## Task instructions
Which lines run from the one containing "D1: none -> diode 1N4004 (A COM, K OUT2)" to the end of the records? Write them out exactly, both ends included, and nothing else.

- - -

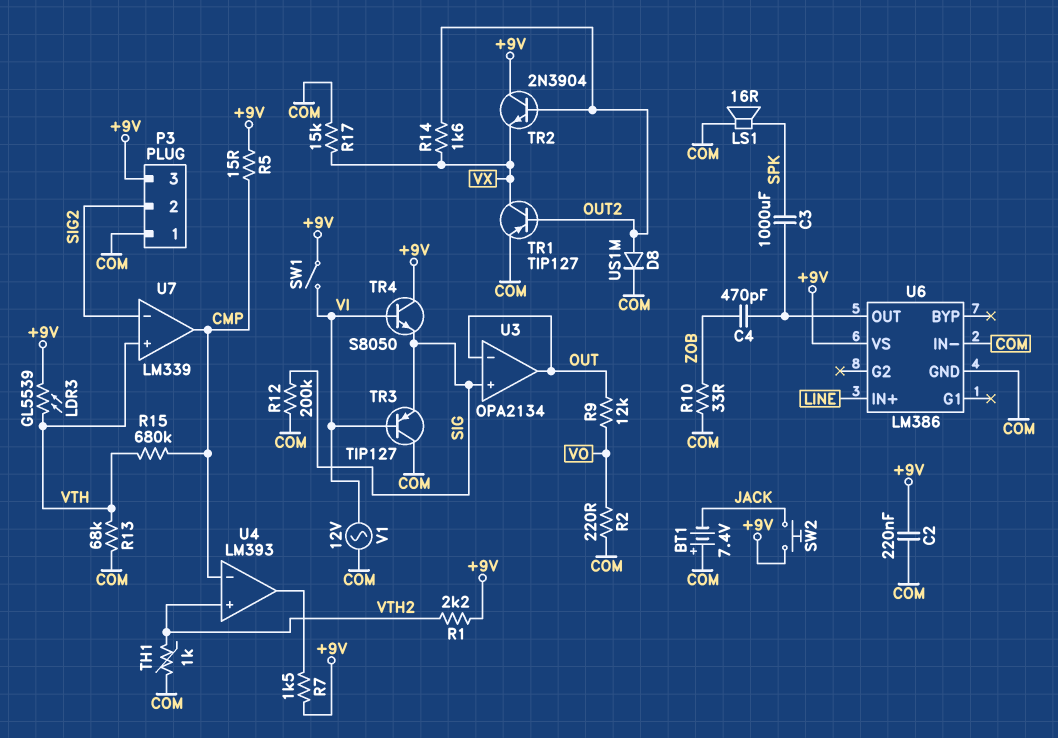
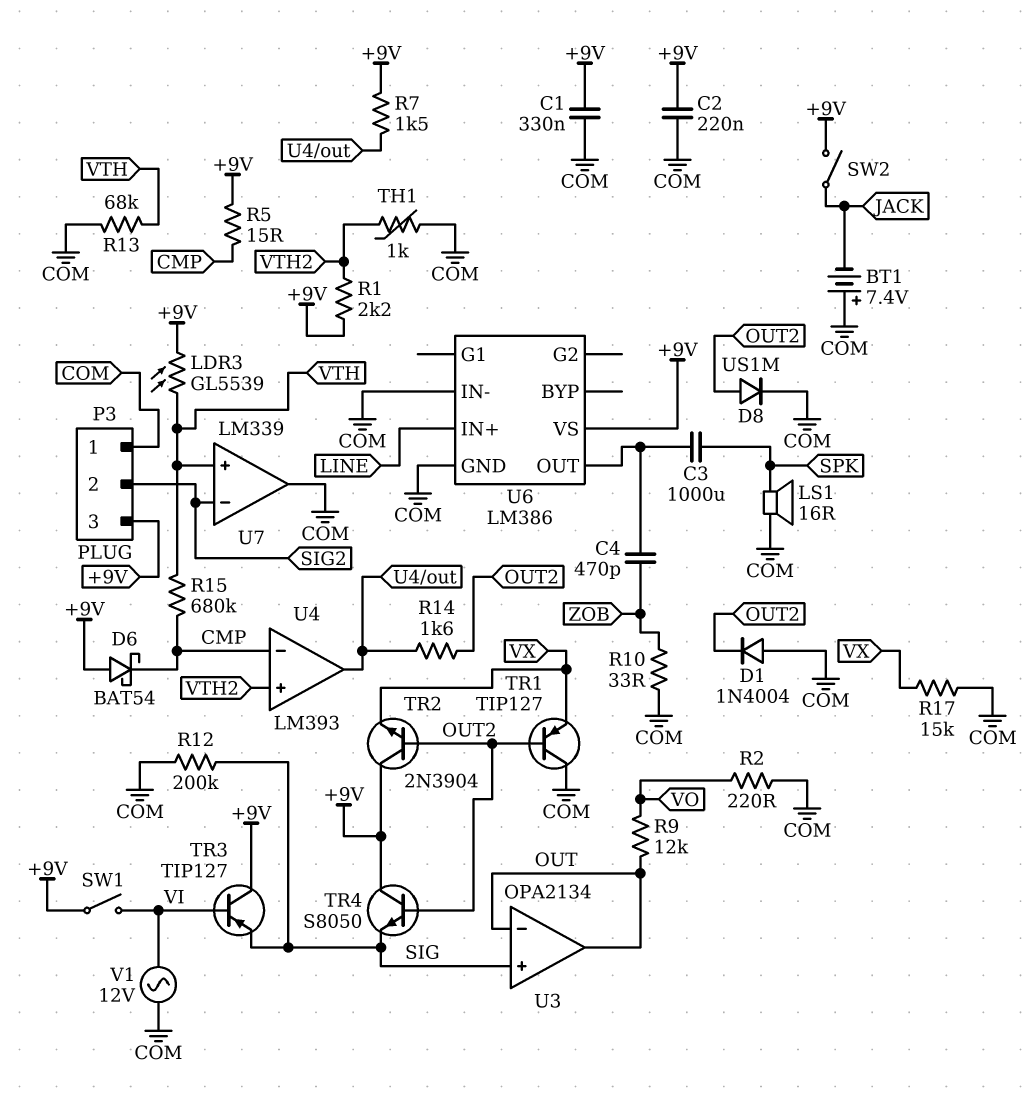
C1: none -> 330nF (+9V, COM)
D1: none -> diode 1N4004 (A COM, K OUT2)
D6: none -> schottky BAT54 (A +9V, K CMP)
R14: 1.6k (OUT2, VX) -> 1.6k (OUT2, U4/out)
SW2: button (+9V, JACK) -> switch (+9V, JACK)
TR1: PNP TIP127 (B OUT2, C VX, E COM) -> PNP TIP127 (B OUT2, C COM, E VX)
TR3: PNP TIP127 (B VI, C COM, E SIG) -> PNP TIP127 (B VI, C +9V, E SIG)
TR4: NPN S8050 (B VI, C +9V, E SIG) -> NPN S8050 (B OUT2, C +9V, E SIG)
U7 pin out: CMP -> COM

- - -

## Expected output
D1: none -> diode 1N4004 (A COM, K OUT2)
D6: none -> schottky BAT54 (A +9V, K CMP)
R14: 1.6k (OUT2, VX) -> 1.6k (OUT2, U4/out)
SW2: button (+9V, JACK) -> switch (+9V, JACK)
TR1: PNP TIP127 (B OUT2, C VX, E COM) -> PNP TIP127 (B OUT2, C COM, E VX)
TR3: PNP TIP127 (B VI, C COM, E SIG) -> PNP TIP127 (B VI, C +9V, E SIG)
TR4: NPN S8050 (B VI, C +9V, E SIG) -> NPN S8050 (B OUT2, C +9V, E SIG)
U7 pin out: CMP -> COM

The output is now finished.